# [Task description]
Below are records. Copy every line with "pink" in it.

# [Raw data]
┄┄┄┄┄┄
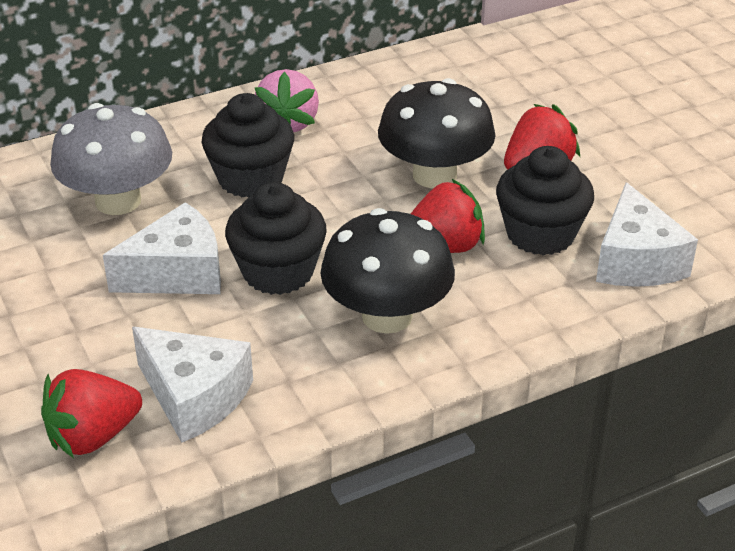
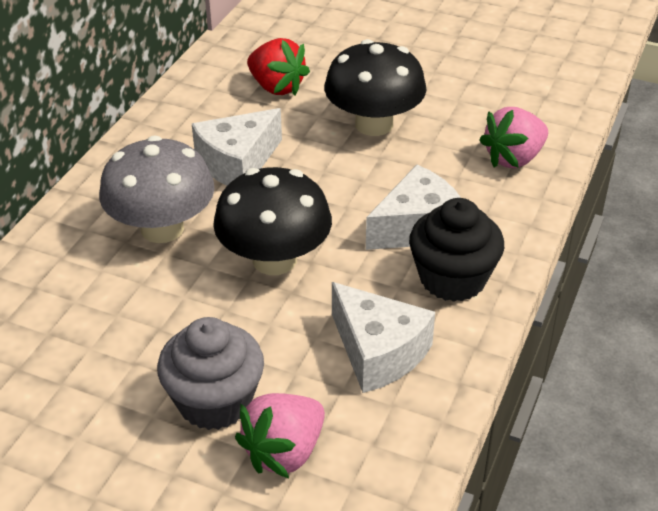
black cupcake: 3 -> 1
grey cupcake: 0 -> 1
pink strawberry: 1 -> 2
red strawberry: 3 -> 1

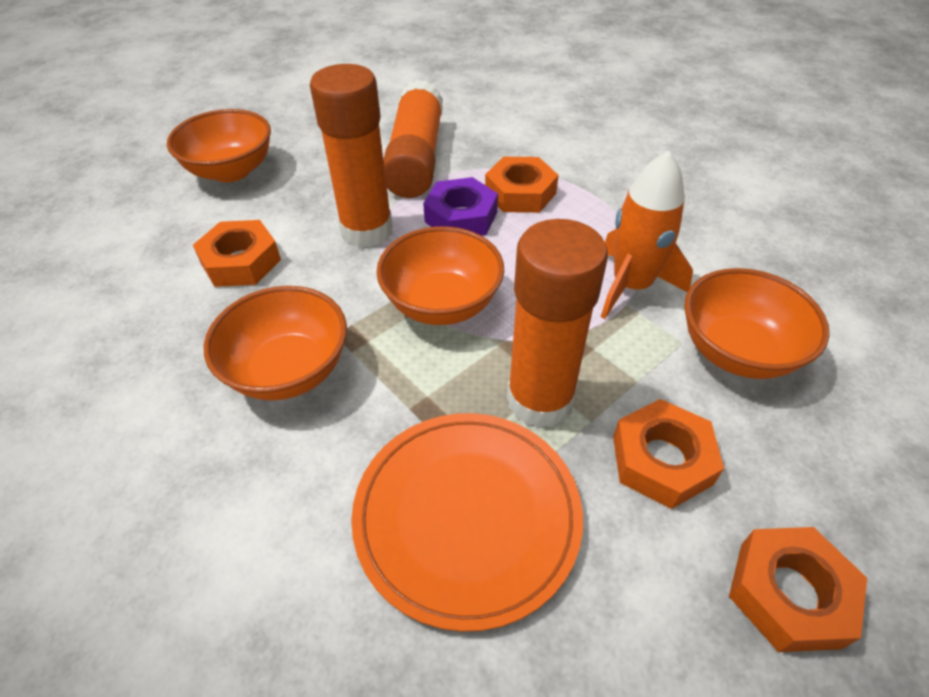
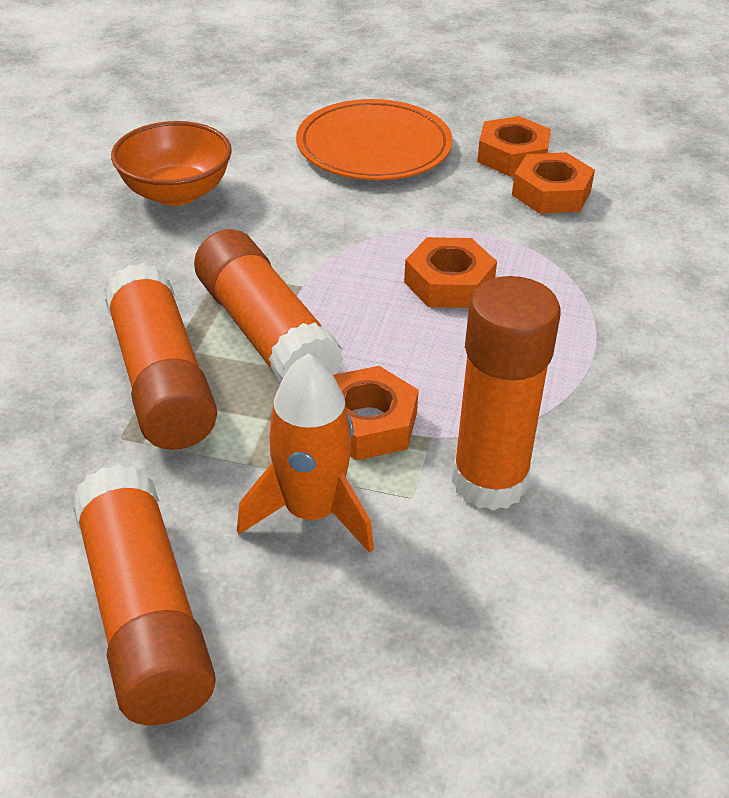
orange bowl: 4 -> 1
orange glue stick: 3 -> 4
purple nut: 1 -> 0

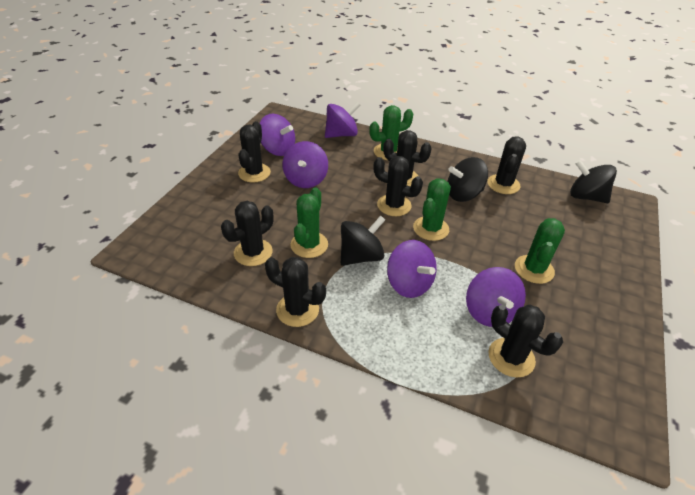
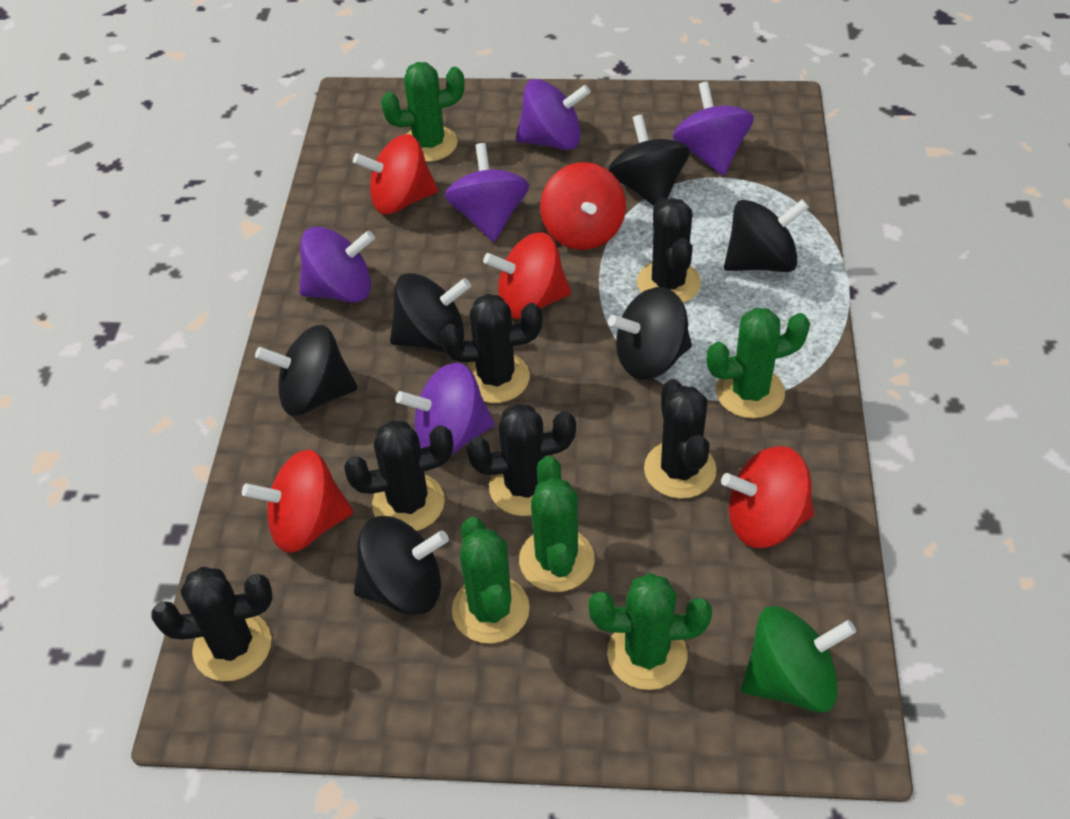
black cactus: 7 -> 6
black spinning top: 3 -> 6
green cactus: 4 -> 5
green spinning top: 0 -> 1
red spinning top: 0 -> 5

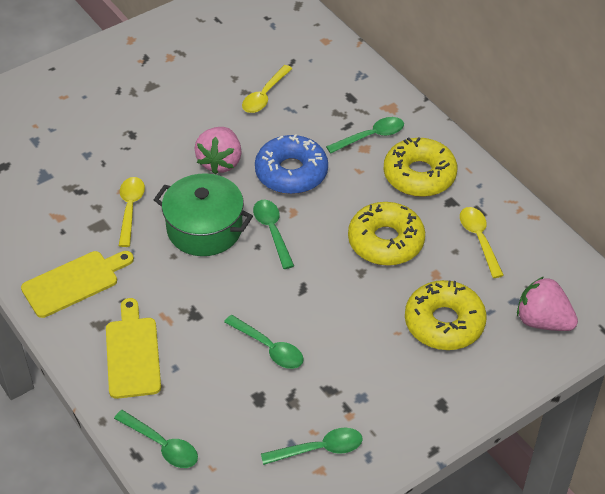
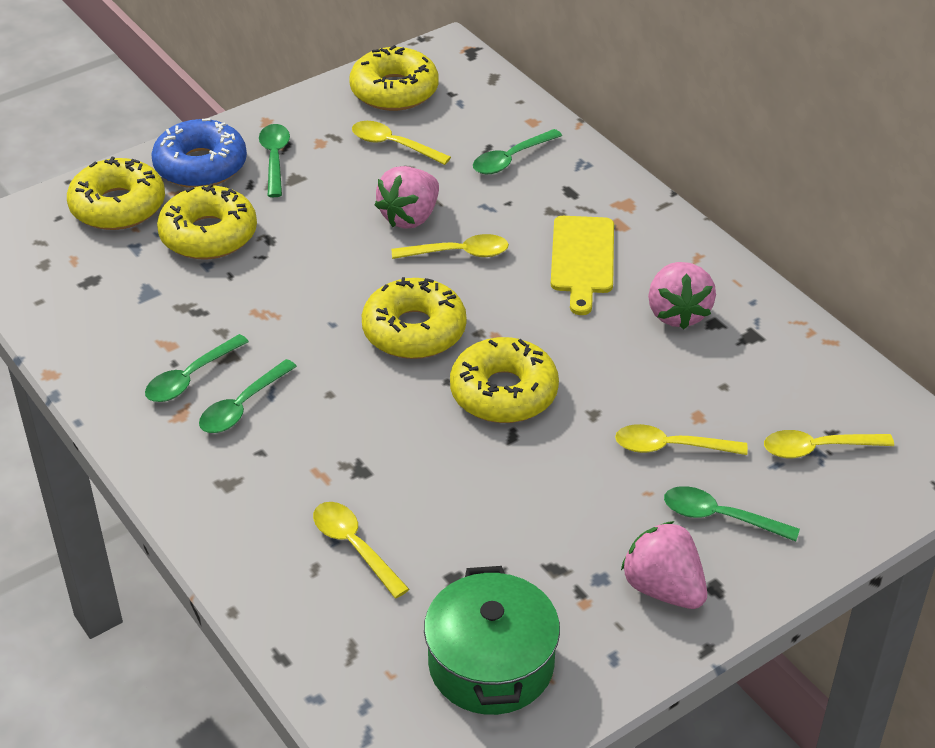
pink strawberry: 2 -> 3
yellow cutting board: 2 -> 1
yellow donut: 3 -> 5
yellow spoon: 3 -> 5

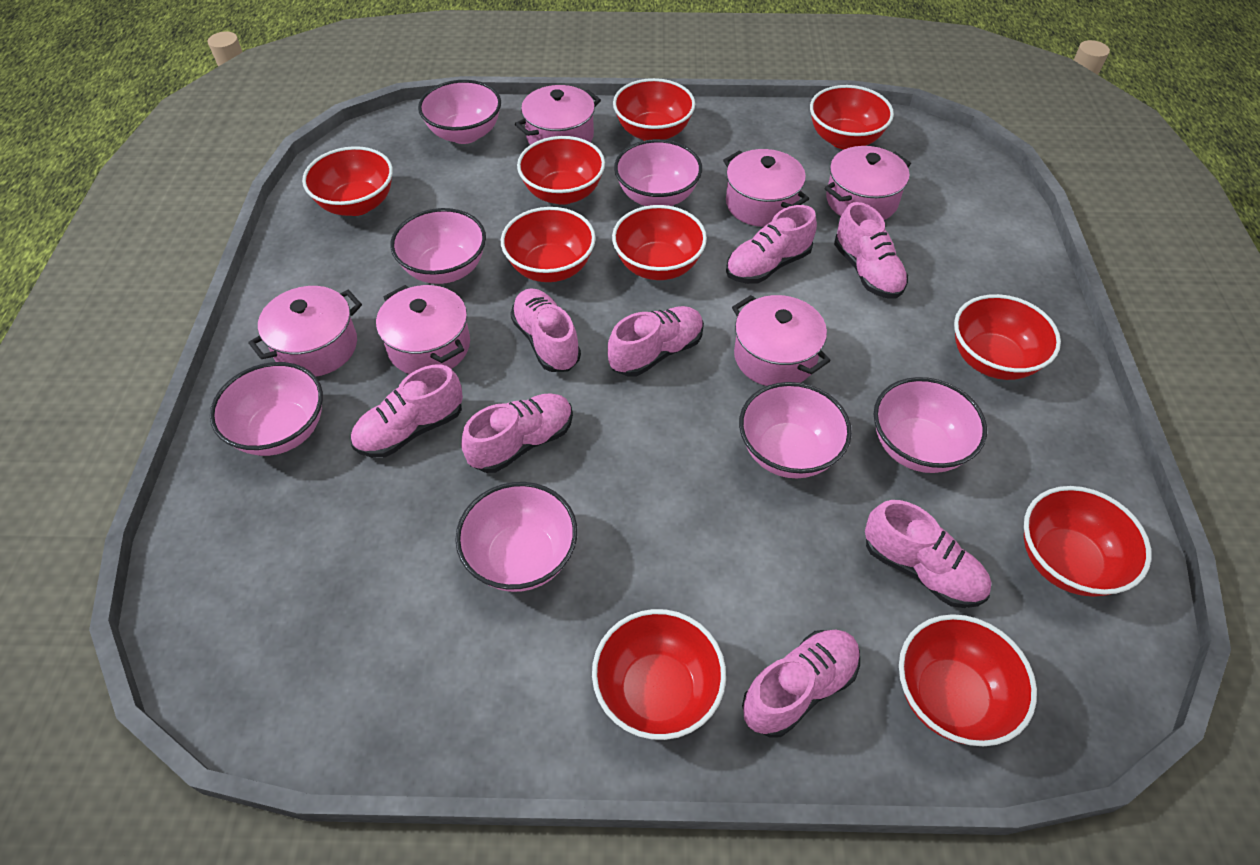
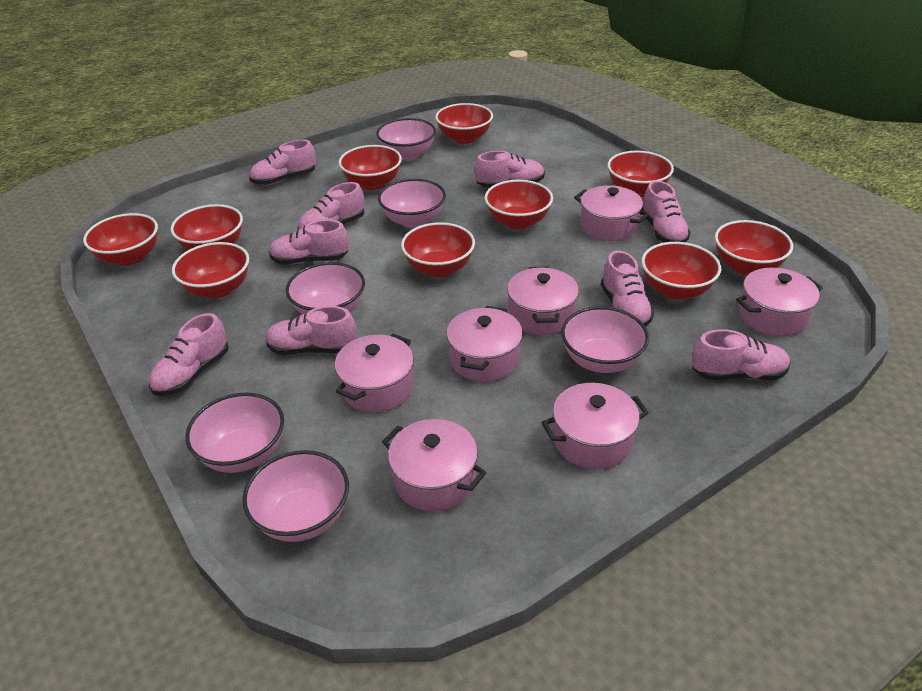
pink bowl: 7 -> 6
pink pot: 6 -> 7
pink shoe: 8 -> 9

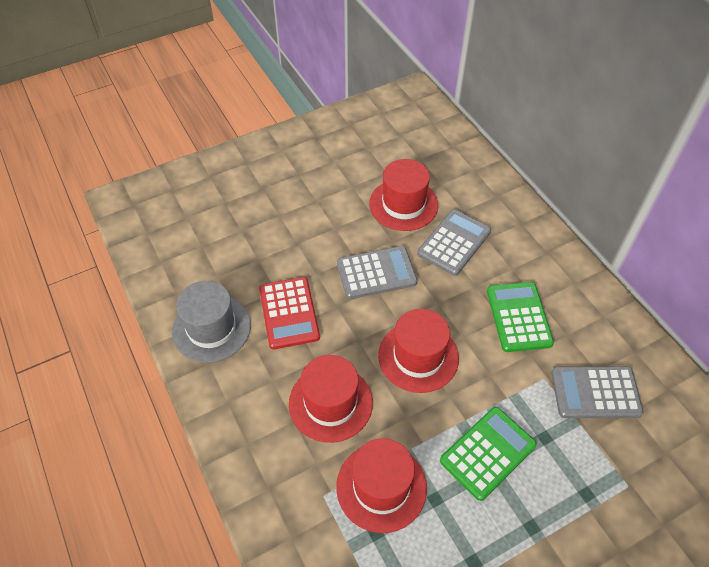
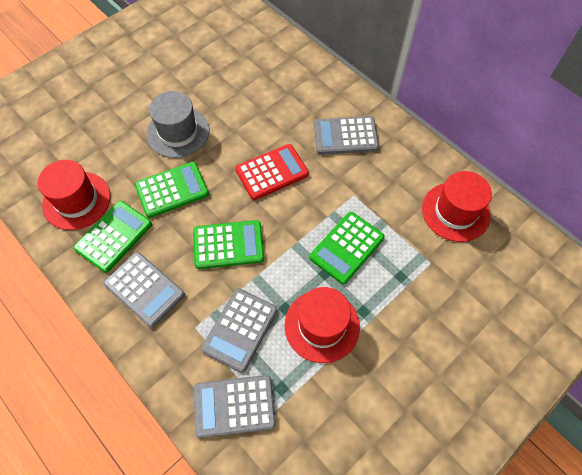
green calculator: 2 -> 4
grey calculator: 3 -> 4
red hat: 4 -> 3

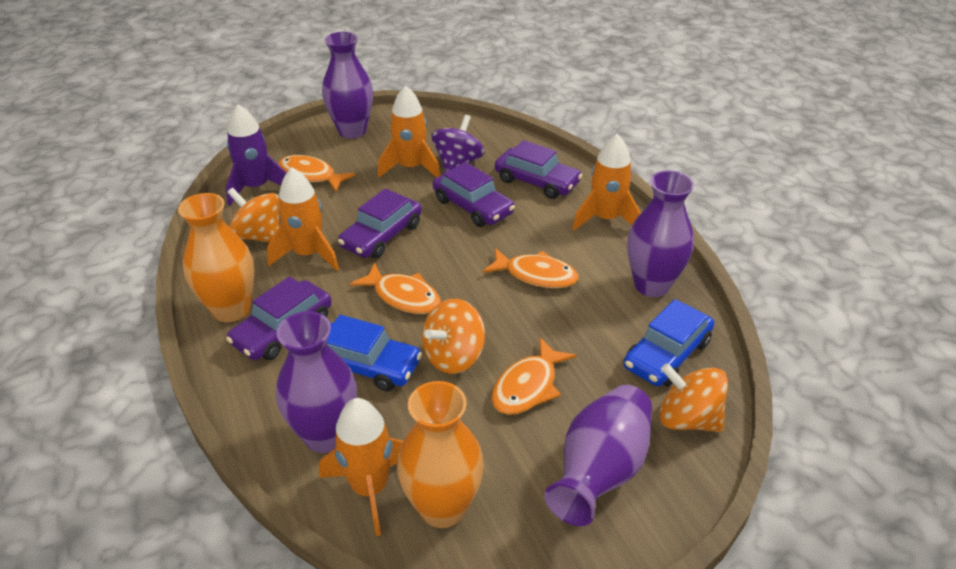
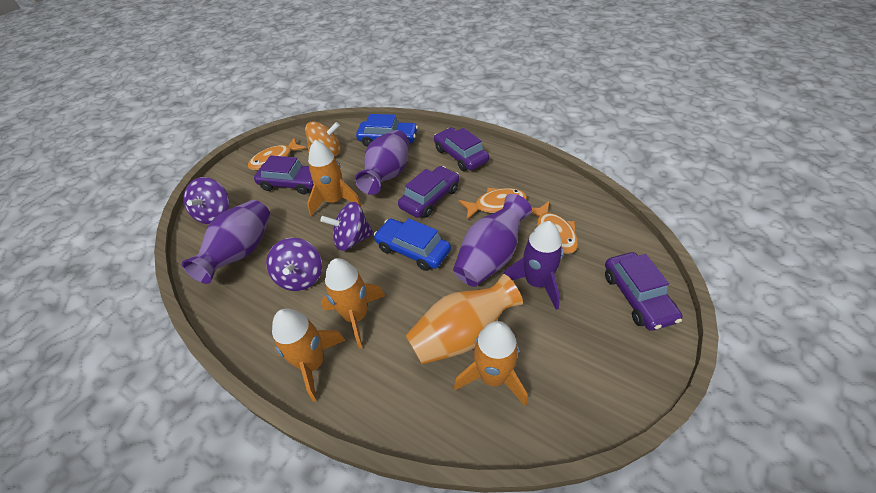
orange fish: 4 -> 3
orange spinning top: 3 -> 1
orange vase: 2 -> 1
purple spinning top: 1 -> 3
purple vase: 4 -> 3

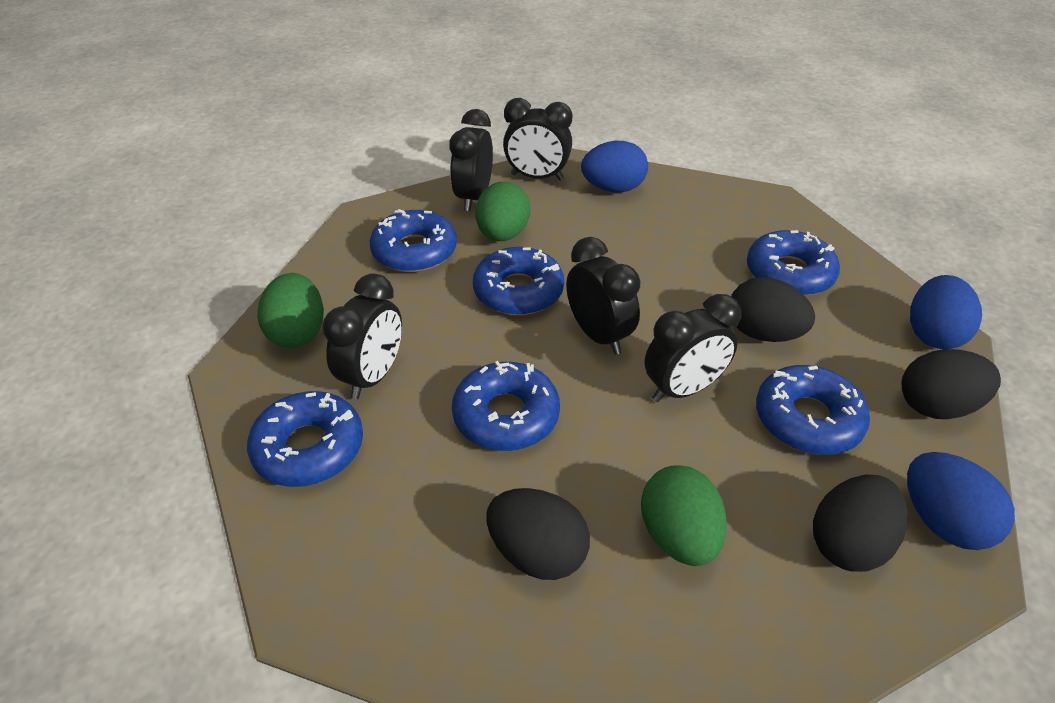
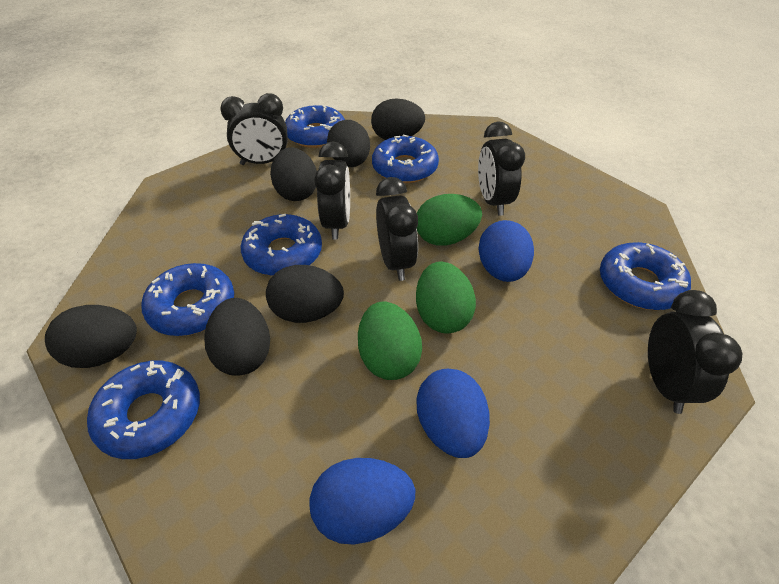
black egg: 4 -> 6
┄┄┄┄┄┄
# [Exercise answer]
pink strawberry: 1 -> 2
pink strawberry: 2 -> 3
pink bowl: 7 -> 6
pink pot: 6 -> 7
pink shoe: 8 -> 9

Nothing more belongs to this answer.